» **REQUIRED ACTION**
The entries below need to be written out exactly, with no pictures included.

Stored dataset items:

/---

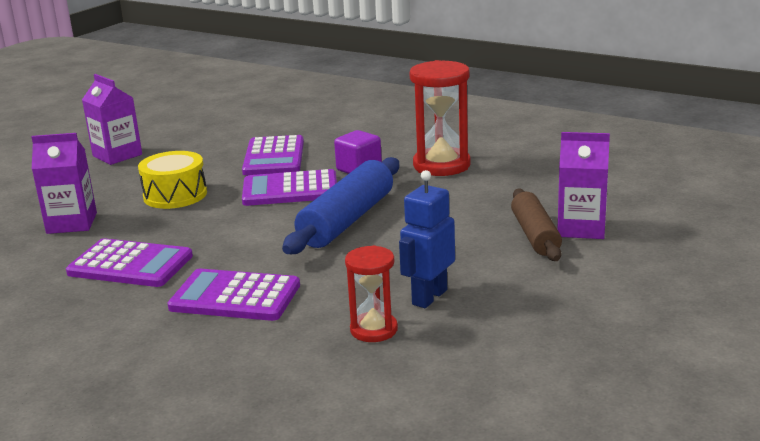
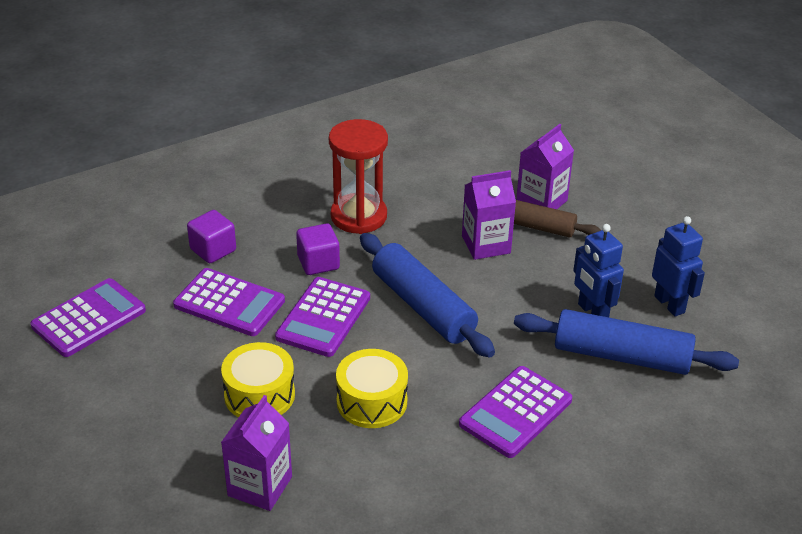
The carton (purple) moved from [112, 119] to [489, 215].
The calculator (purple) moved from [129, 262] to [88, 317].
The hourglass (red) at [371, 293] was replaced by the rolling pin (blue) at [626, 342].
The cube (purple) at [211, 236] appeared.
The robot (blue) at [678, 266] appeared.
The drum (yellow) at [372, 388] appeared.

\---

» **WRITTEN SOLUTION**
The carton (purple) moved from [112, 119] to [489, 215].
The calculator (purple) moved from [129, 262] to [88, 317].
The hourglass (red) at [371, 293] was replaced by the rolling pin (blue) at [626, 342].
The cube (purple) at [211, 236] appeared.
The robot (blue) at [678, 266] appeared.
The drum (yellow) at [372, 388] appeared.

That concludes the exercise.